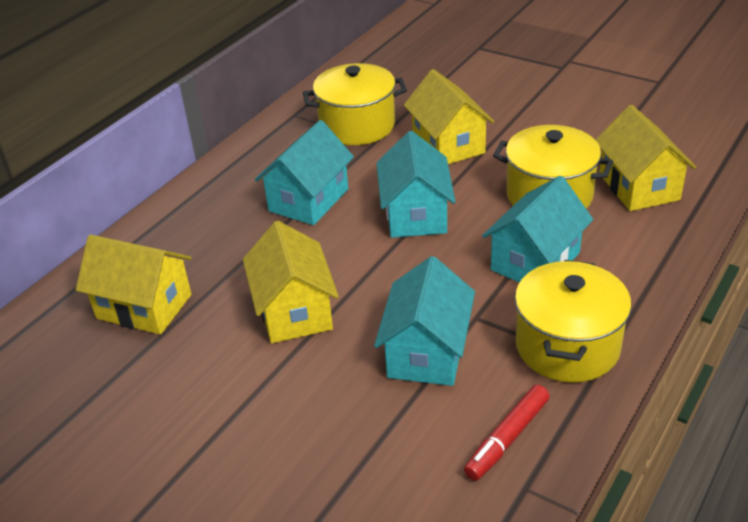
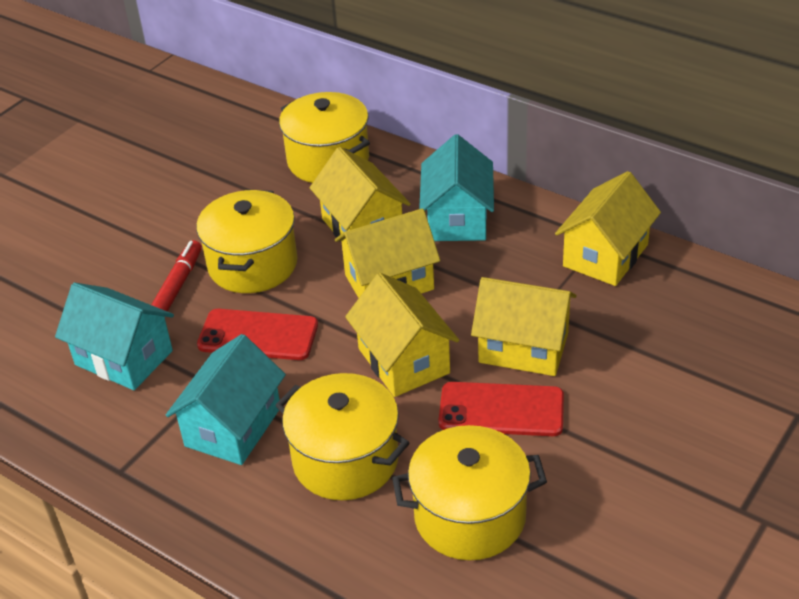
red phone: 0 -> 2
turquoise house: 4 -> 3
yellow house: 4 -> 5
yellow pot: 3 -> 4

_Assignment_
The expected result is the complete listing above, printed exactly, with no pictures.

_Answer space_
red phone: 0 -> 2
turquoise house: 4 -> 3
yellow house: 4 -> 5
yellow pot: 3 -> 4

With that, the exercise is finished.